[Start of section]
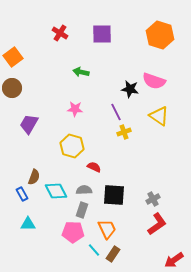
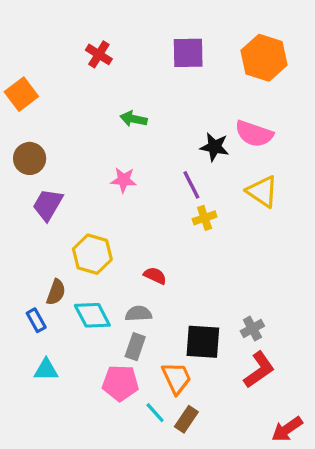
purple square: (102, 34) -> (188, 53), moved
brown circle: (12, 88) -> (30, 158), moved
yellow hexagon: (72, 146) -> (92, 254), moved
black square: (114, 195) -> (203, 342), moved

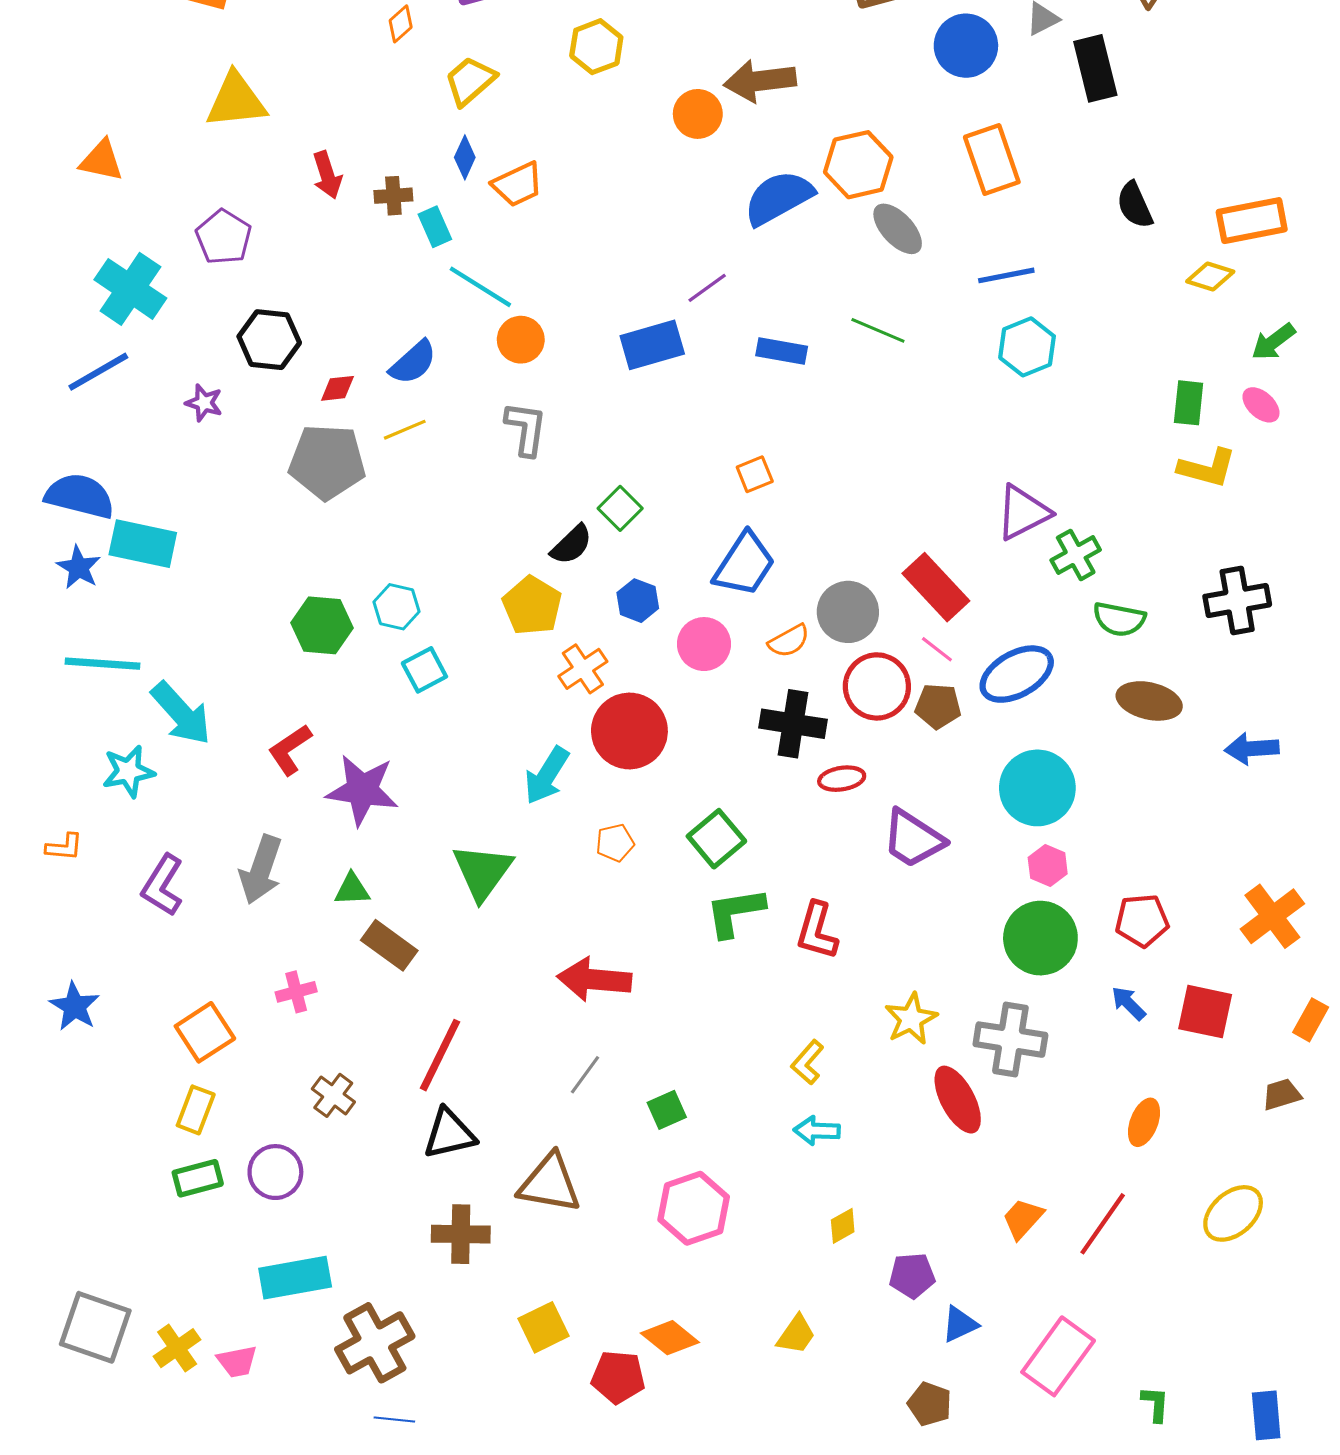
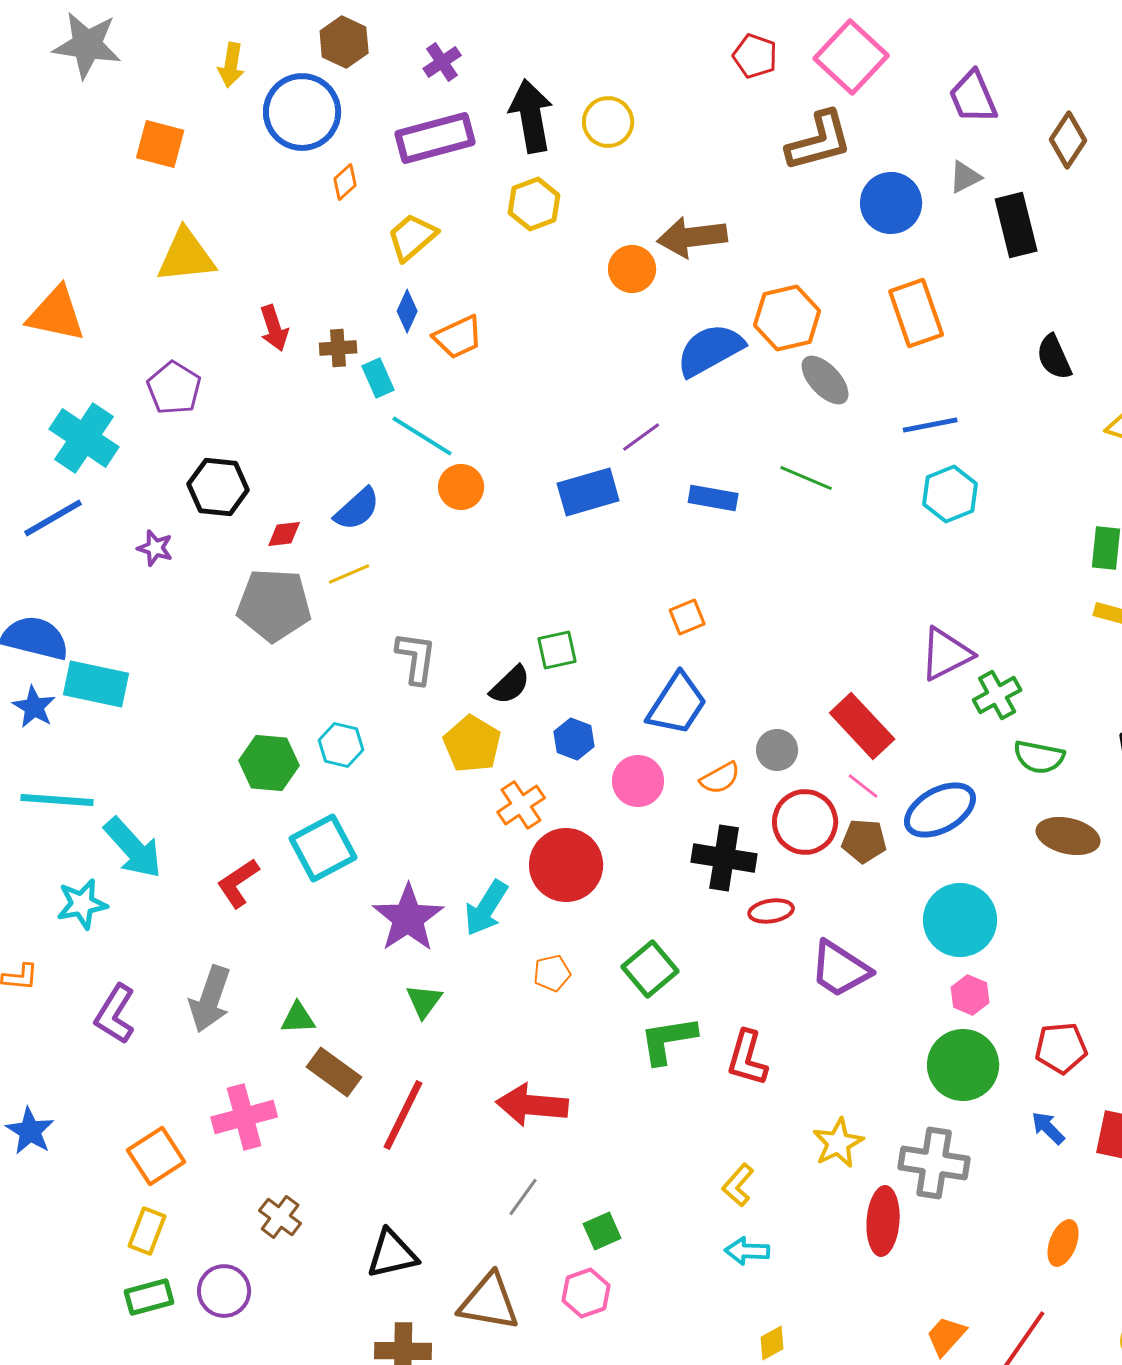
orange triangle: (101, 161) -> (56, 314), size x1.4
gray L-shape: (526, 429) -> (416, 658), moved
green square: (620, 508) -> (557, 650), turned 33
gray circle: (848, 612) -> (777, 750), size x0.7
cyan square: (424, 670) -> (323, 848), moved, size x1.5
purple star: (362, 790) -> (408, 918), moved, turned 30
green triangle: (482, 872) -> (424, 1001), size x0.6
pink cross: (296, 992) -> (244, 1117), size x1.6
red line: (440, 1055) -> (403, 1115), moved
red ellipse: (958, 1100) -> (883, 1221), turned 32
pink hexagon: (694, 1208) -> (586, 1293), moved, size x0.7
[End of section]
[Goal of the exercise] Write out all of the records above. Keep them exact and leave out the pictures.

[Solution to the problem]
purple square: (102, 34) -> (188, 53), moved
brown circle: (12, 88) -> (30, 158), moved
yellow hexagon: (72, 146) -> (92, 254), moved
black square: (114, 195) -> (203, 342), moved

orange triangle: (101, 161) -> (56, 314), size x1.4
gray L-shape: (526, 429) -> (416, 658), moved
green square: (620, 508) -> (557, 650), turned 33
gray circle: (848, 612) -> (777, 750), size x0.7
cyan square: (424, 670) -> (323, 848), moved, size x1.5
purple star: (362, 790) -> (408, 918), moved, turned 30
green triangle: (482, 872) -> (424, 1001), size x0.6
pink cross: (296, 992) -> (244, 1117), size x1.6
red line: (440, 1055) -> (403, 1115), moved
red ellipse: (958, 1100) -> (883, 1221), turned 32
pink hexagon: (694, 1208) -> (586, 1293), moved, size x0.7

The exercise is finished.